> [What you are asked to do]: Filter the records down to the lines that hold the word "round", and copy each of those lines.
════════
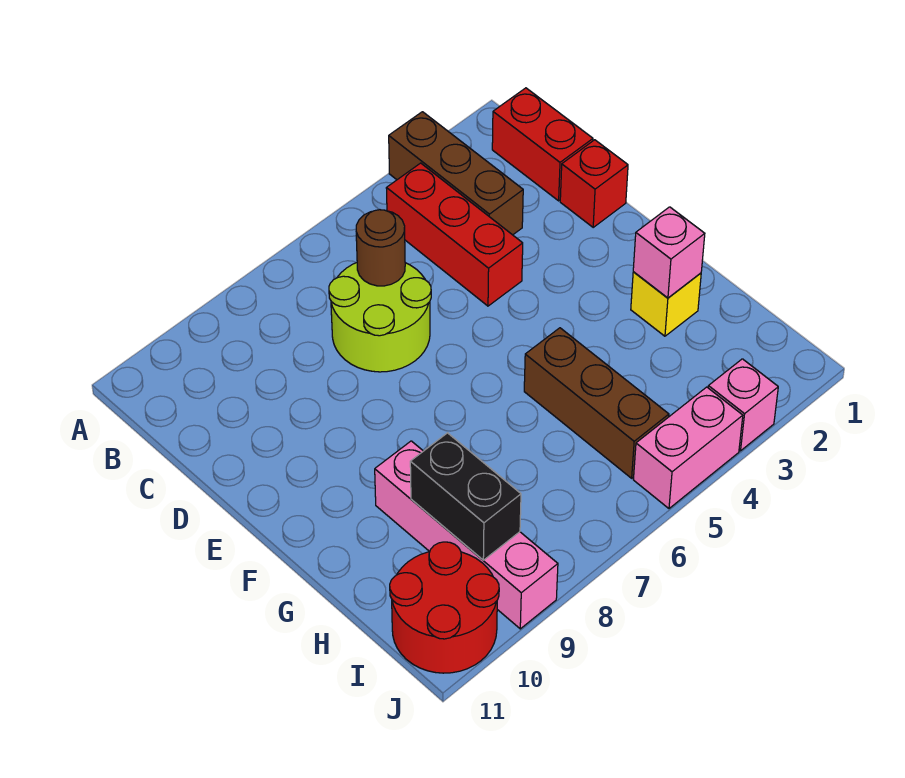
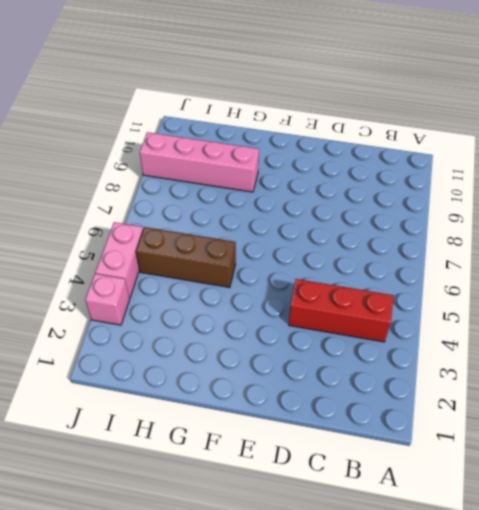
none -> brown brick A3:C3 level 1
none -> red brick B1:C1 level 1
none -> lime round brick C6:D7 level 1

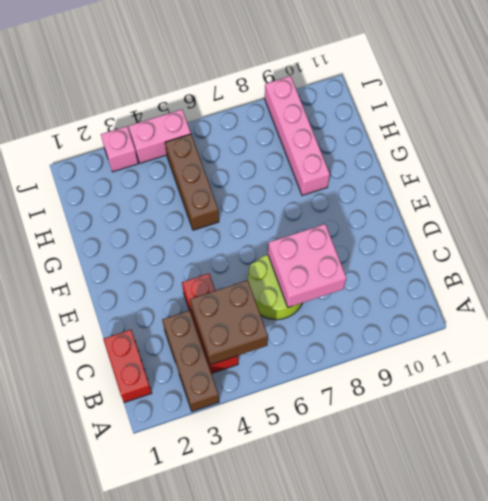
brown brick B4:C5 level 2 -> none
pink brick C7:D8 level 2 -> none
none -> red brick D1 level 1
none -> yellow brick G2 level 1
none -> red round brick I10:J11 level 1

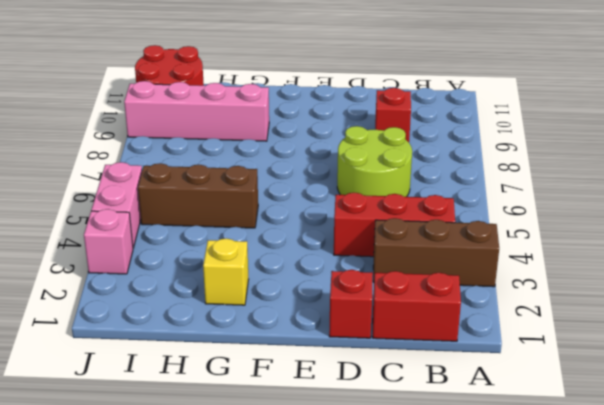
red brick C9 level 1 -> none
none -> brown round brick C6 level 2
none -> pink brick G2 level 2
none -> black brick H9:I9 level 2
════════
> [Exercise response]:
none -> lime round brick C6:D7 level 1
none -> red round brick I10:J11 level 1
none -> brown round brick C6 level 2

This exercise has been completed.